━━ Exercise input

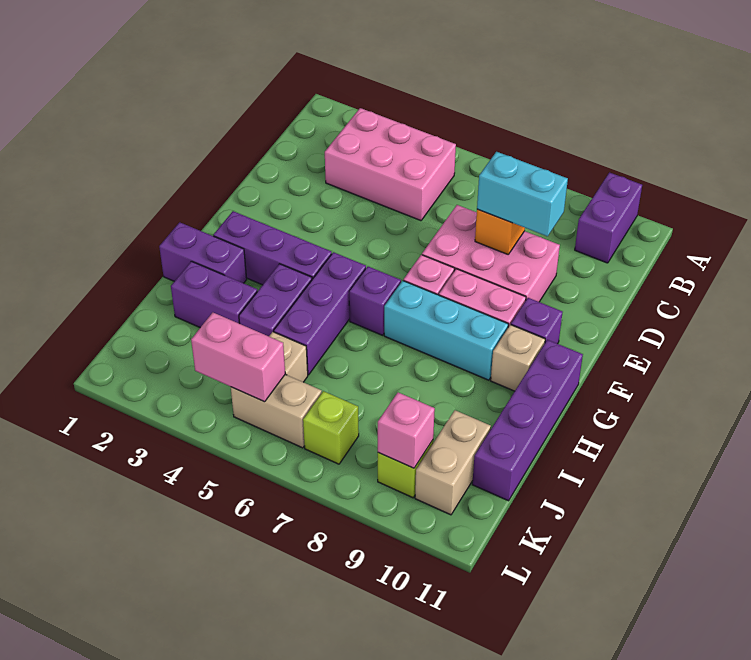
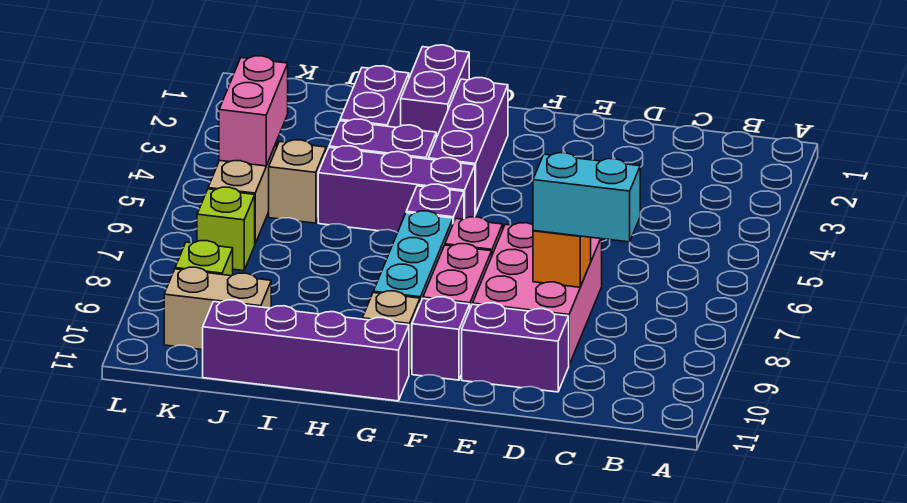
purple brick A10:B10 level 1 -> purple brick D10:E10 level 1
pink brick B3:C5 level 1 -> none
cyan brick D8:D9 level 3 -> cyan brick C8:D8 level 3
pink brick K9 level 2 -> none

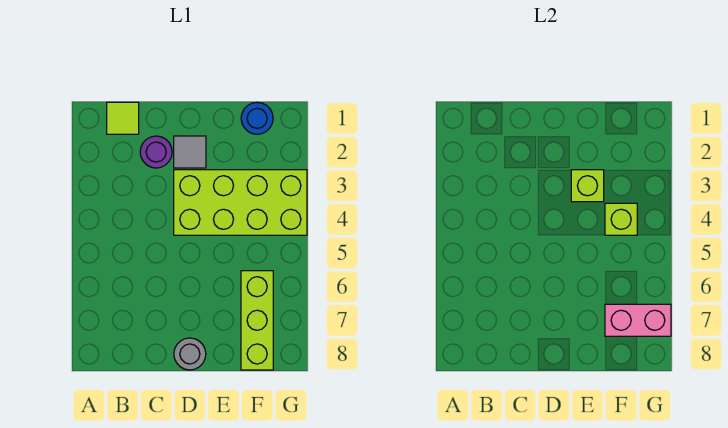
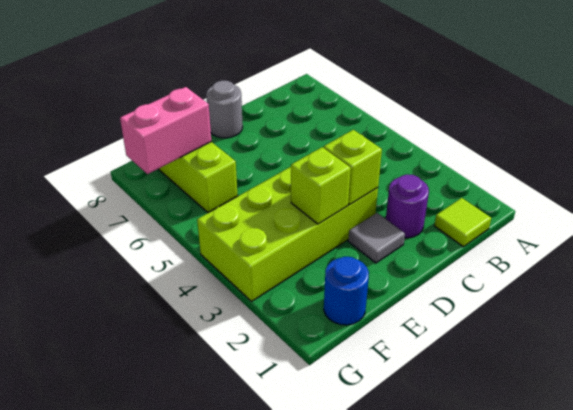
lime brick F4 level 2 -> lime brick D3 level 2

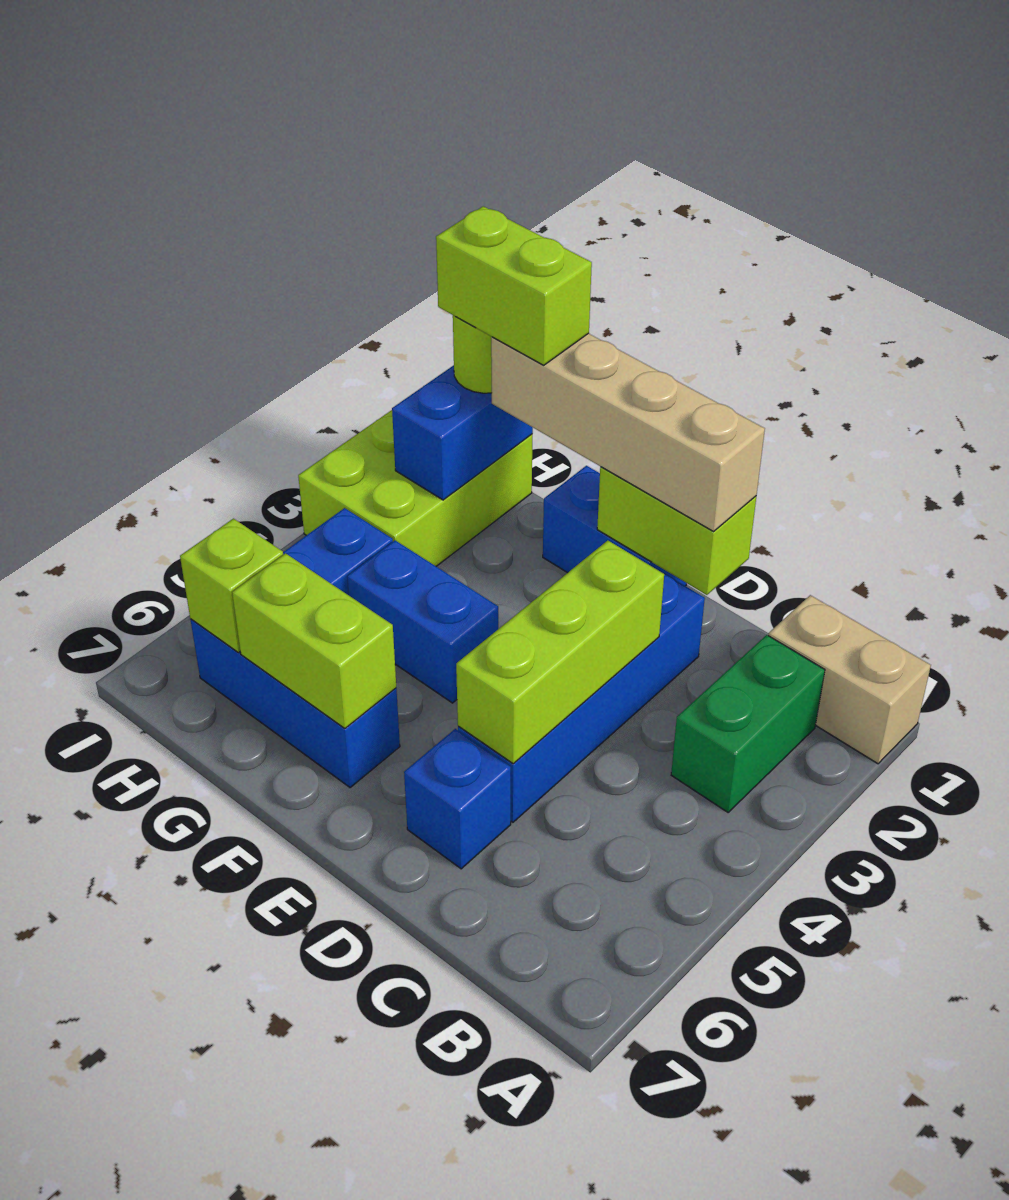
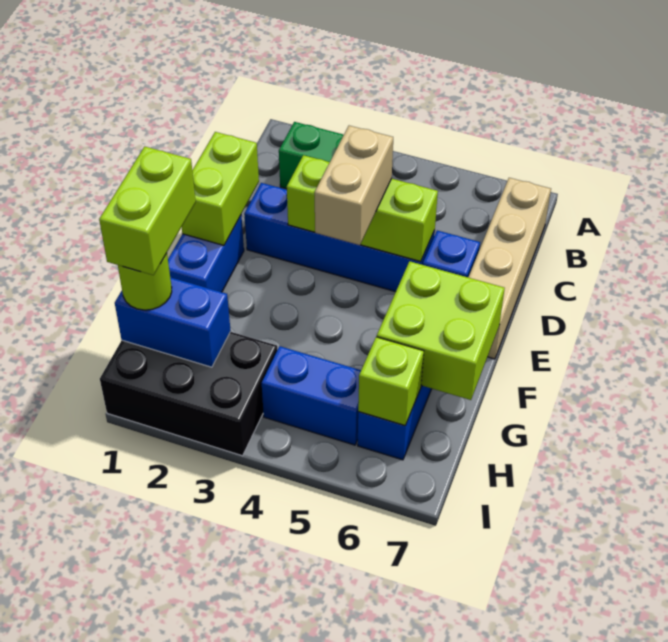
tan brick A1:B1 level 1 -> tan brick D4:E4 level 3
tan brick D1:G1 level 3 -> tan brick B7:E7 level 1
blue brick F4:G4 level 1 -> none
lime brick F6:G6 level 2 -> lime brick F6:G7 level 2
lime brick H1:I3 level 1 -> black brick H1:I3 level 1

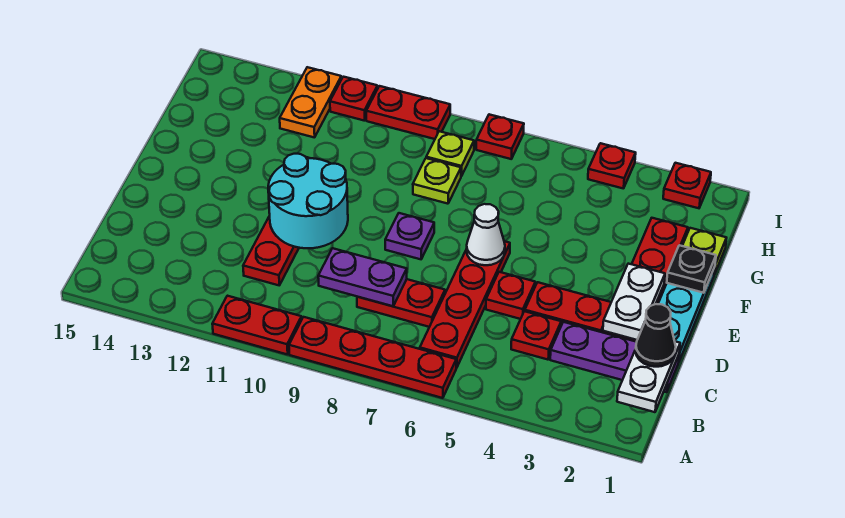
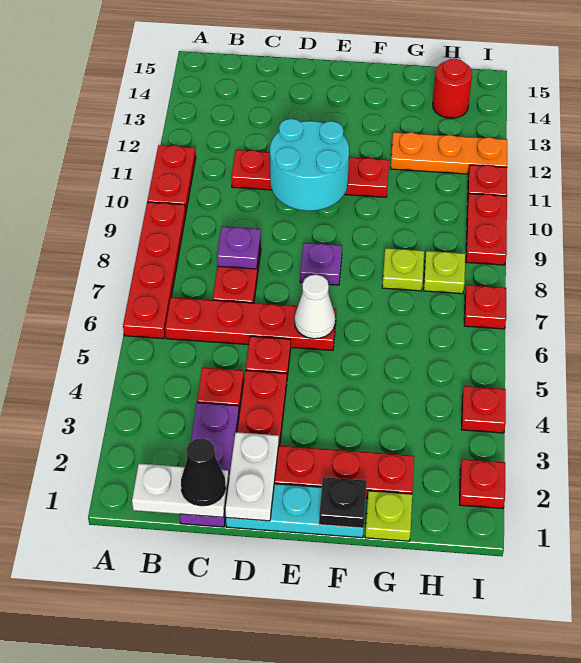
purple plate C8:C9 level 2 -> purple plate C8 level 2
white plate D2:E2 level 2 -> white plate D1:D2 level 2
orange plate H12:I12 level 1 -> orange plate G12:I12 level 1
none -> red round brick H14 level 1

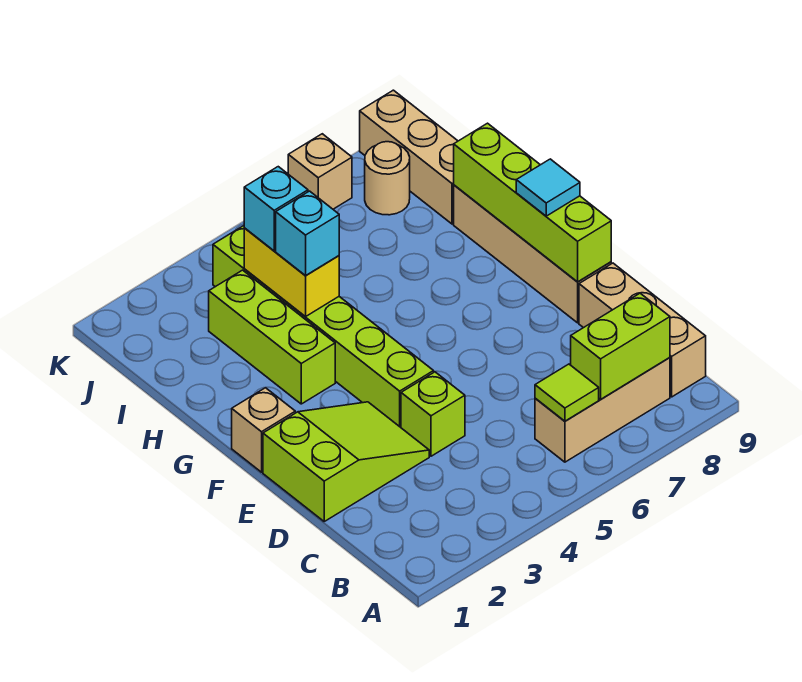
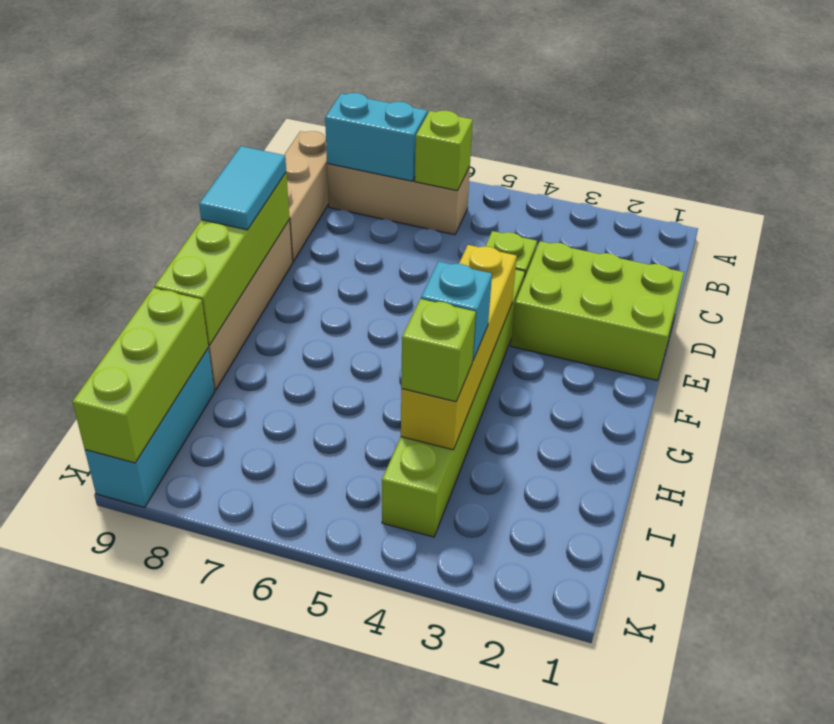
lime tile B6 level 2 -> lime brick B6 level 2
lime brick B7:B8 level 2 -> cyan brick B7:B8 level 2
lime slope D1:E3 level 1 top 1 -> lime brick D1:E3 level 1
tan brick F1 level 1 -> none
cyan tile F9 level 3 -> cyan tile E9:F9 level 3
lime brick G3:I3 level 1 -> lime brick I9:K9 level 2
yellow brick H4:I4 level 2 -> yellow brick F4:I4 level 2
cyan brick I4 level 3 -> lime brick I4 level 3
tan brick I9:K9 level 1 -> cyan brick I9:K9 level 1
tan round brick J8 level 1 -> none
tan brick K7 level 1 -> none

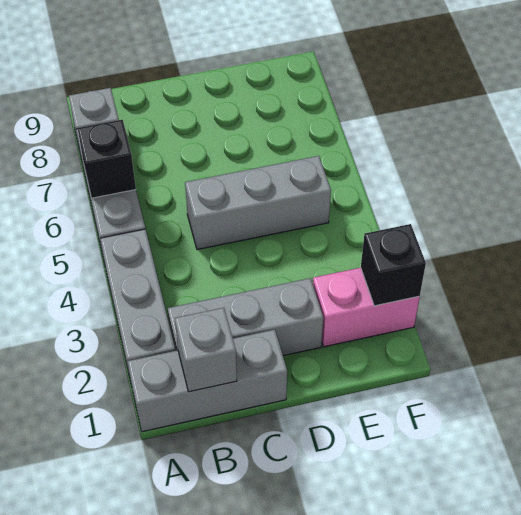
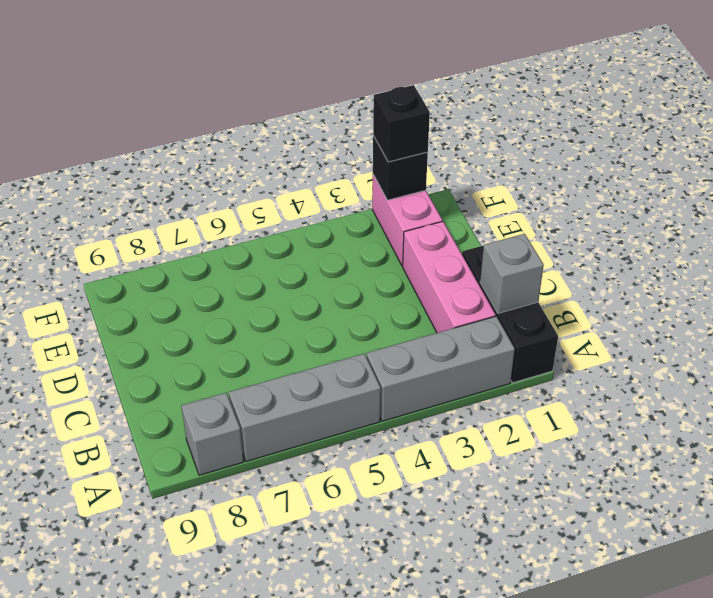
grey brick A1:C1 level 1 -> black brick A1:C1 level 1
black brick A6 level 2 -> black brick F2 level 3
grey brick B2:D2 level 1 -> pink brick B2:D2 level 1
grey brick C5:E5 level 1 -> none

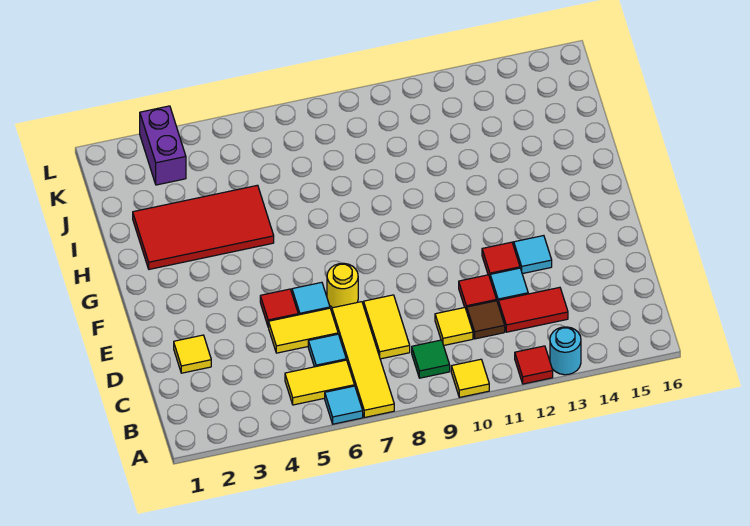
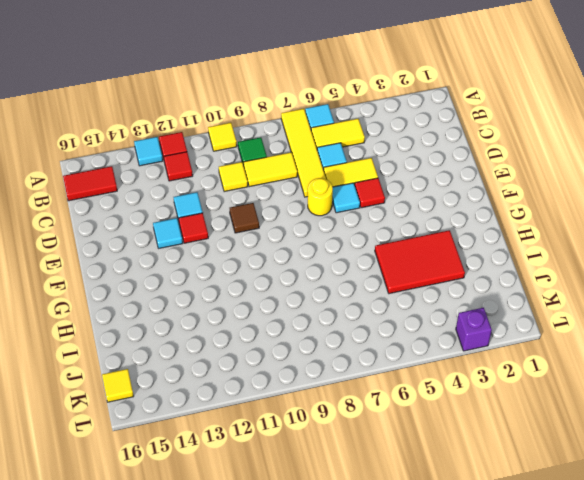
cyan round brick A13 level 1 -> cyan tile A13 level 1
yellow tile C8:D8 level 1 -> yellow tile C8:C9 level 1
brown tile C11 level 1 -> brown tile E10 level 1
red tile C12:C13 level 1 -> red tile B15:B16 level 1
yellow tile D2 level 1 -> yellow tile K16 level 1
red tile D11 level 1 -> red tile B12 level 1
red tile H2:I5 level 1 -> red tile H3:I5 level 1
purple brick K3:L3 level 1 -> purple brick L3 level 1

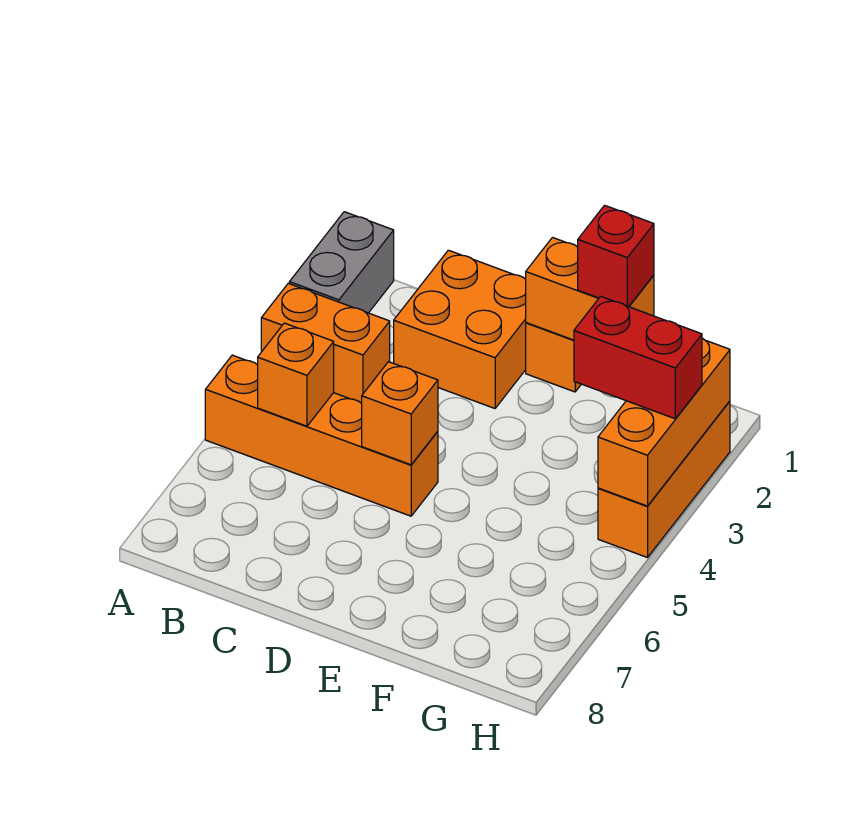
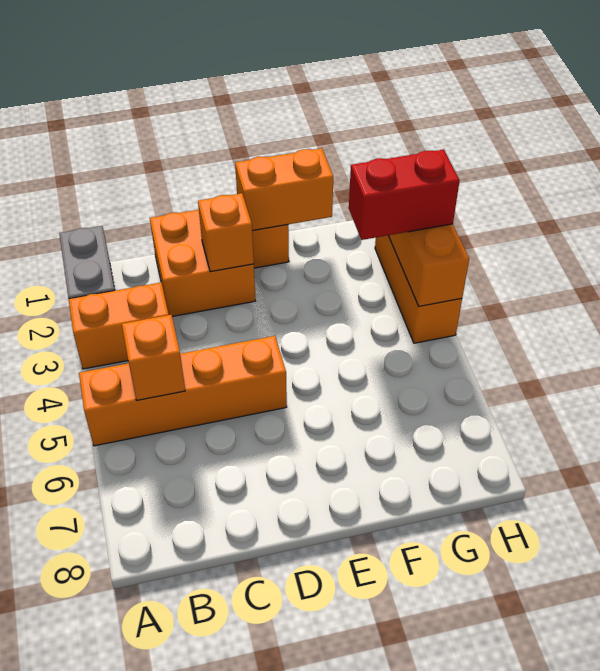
orange brick D5 level 2 -> orange brick D2 level 2
red brick F1 level 3 -> none

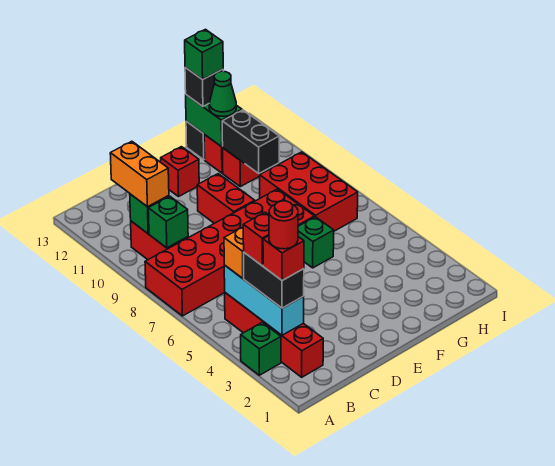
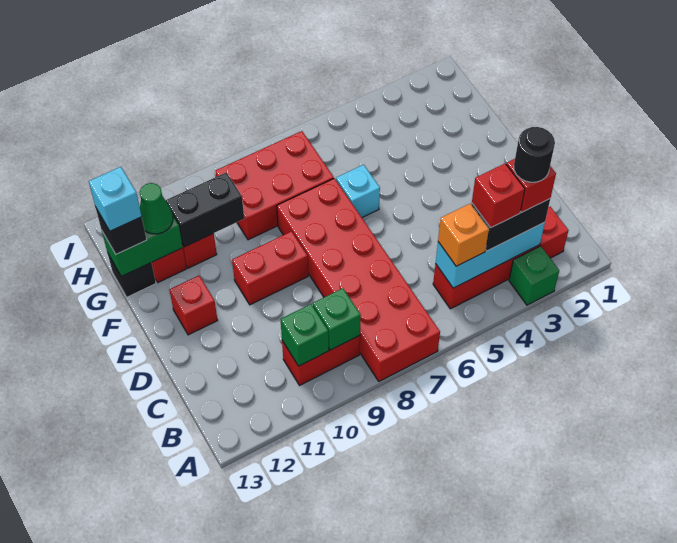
red round brick B3 level 5 -> black round brick B3 level 5
orange brick B10:B11 level 3 -> none
green brick F6 level 1 -> cyan brick F6 level 1
green brick G13 level 4 -> cyan brick G13 level 4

━━━━

Pictures aside, restate all of the entries exactly.

The completed task:
purple brick A10:B10 level 1 -> purple brick D10:E10 level 1
pink brick B3:C5 level 1 -> none
cyan brick D8:D9 level 3 -> cyan brick C8:D8 level 3
pink brick K9 level 2 -> none

lime brick F4 level 2 -> lime brick D3 level 2

tan brick A1:B1 level 1 -> tan brick D4:E4 level 3
tan brick D1:G1 level 3 -> tan brick B7:E7 level 1
blue brick F4:G4 level 1 -> none
lime brick F6:G6 level 2 -> lime brick F6:G7 level 2
lime brick H1:I3 level 1 -> black brick H1:I3 level 1

purple plate C8:C9 level 2 -> purple plate C8 level 2
white plate D2:E2 level 2 -> white plate D1:D2 level 2
orange plate H12:I12 level 1 -> orange plate G12:I12 level 1
none -> red round brick H14 level 1

lime tile B6 level 2 -> lime brick B6 level 2
lime brick B7:B8 level 2 -> cyan brick B7:B8 level 2
lime slope D1:E3 level 1 top 1 -> lime brick D1:E3 level 1
tan brick F1 level 1 -> none
cyan tile F9 level 3 -> cyan tile E9:F9 level 3
lime brick G3:I3 level 1 -> lime brick I9:K9 level 2
yellow brick H4:I4 level 2 -> yellow brick F4:I4 level 2
cyan brick I4 level 3 -> lime brick I4 level 3
tan brick I9:K9 level 1 -> cyan brick I9:K9 level 1
tan round brick J8 level 1 -> none
tan brick K7 level 1 -> none

grey brick A1:C1 level 1 -> black brick A1:C1 level 1
black brick A6 level 2 -> black brick F2 level 3
grey brick B2:D2 level 1 -> pink brick B2:D2 level 1
grey brick C5:E5 level 1 -> none

cyan round brick A13 level 1 -> cyan tile A13 level 1
yellow tile C8:D8 level 1 -> yellow tile C8:C9 level 1
brown tile C11 level 1 -> brown tile E10 level 1
red tile C12:C13 level 1 -> red tile B15:B16 level 1
yellow tile D2 level 1 -> yellow tile K16 level 1
red tile D11 level 1 -> red tile B12 level 1
red tile H2:I5 level 1 -> red tile H3:I5 level 1
purple brick K3:L3 level 1 -> purple brick L3 level 1

orange brick D5 level 2 -> orange brick D2 level 2
red brick F1 level 3 -> none

red round brick B3 level 5 -> black round brick B3 level 5
orange brick B10:B11 level 3 -> none
green brick F6 level 1 -> cyan brick F6 level 1
green brick G13 level 4 -> cyan brick G13 level 4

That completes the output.